» **Activity**
Would you repeat, exactly as given, the line with "pink box: 3 -> 4" and every line after it to the end of the entries?

Source data:
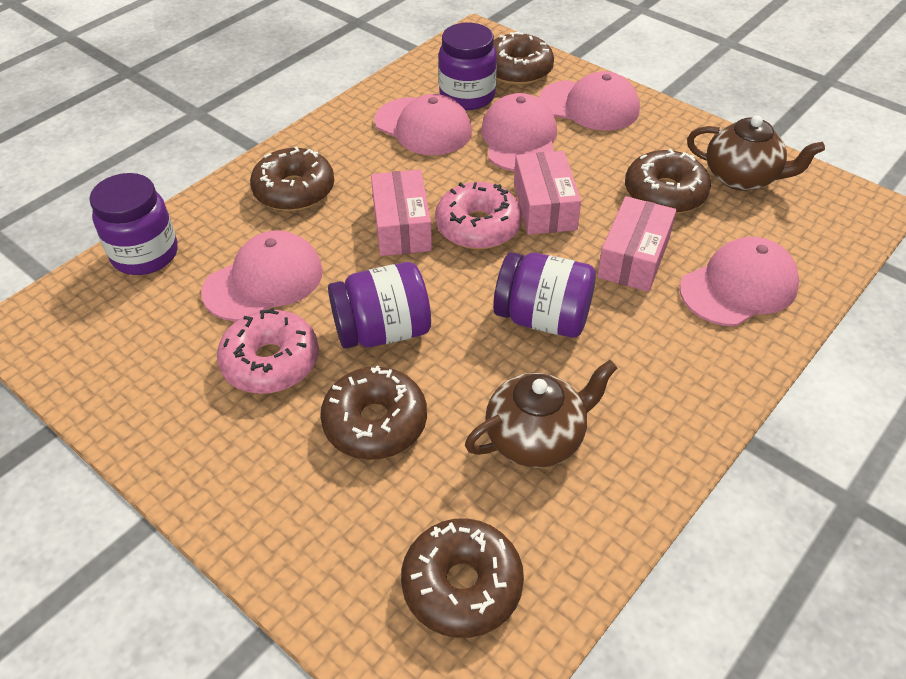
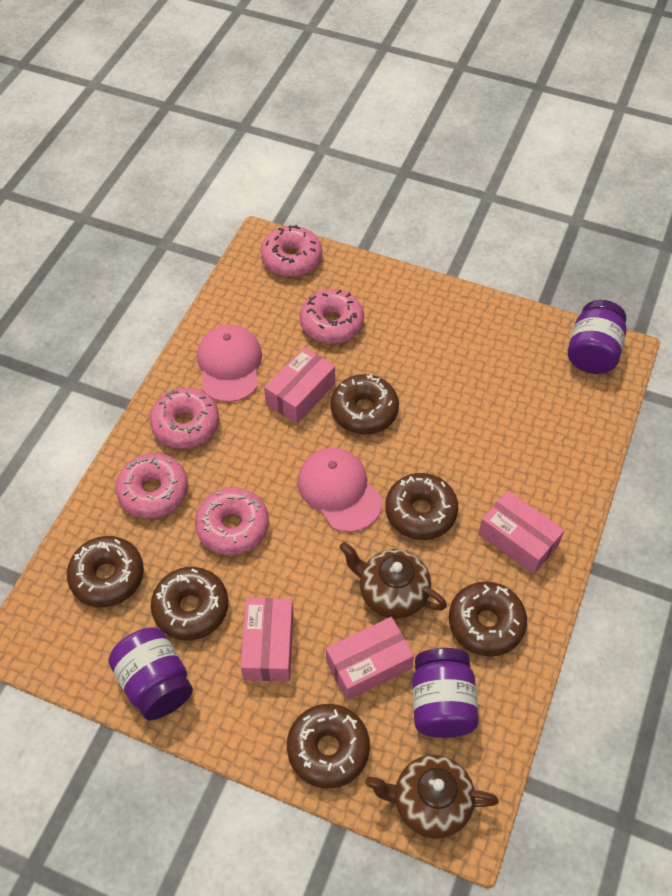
brown donut: 5 -> 6
pink box: 3 -> 4
pink cap: 5 -> 2
pink donut: 2 -> 5
purple jar: 4 -> 3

» **Answer box**
pink box: 3 -> 4
pink cap: 5 -> 2
pink donut: 2 -> 5
purple jar: 4 -> 3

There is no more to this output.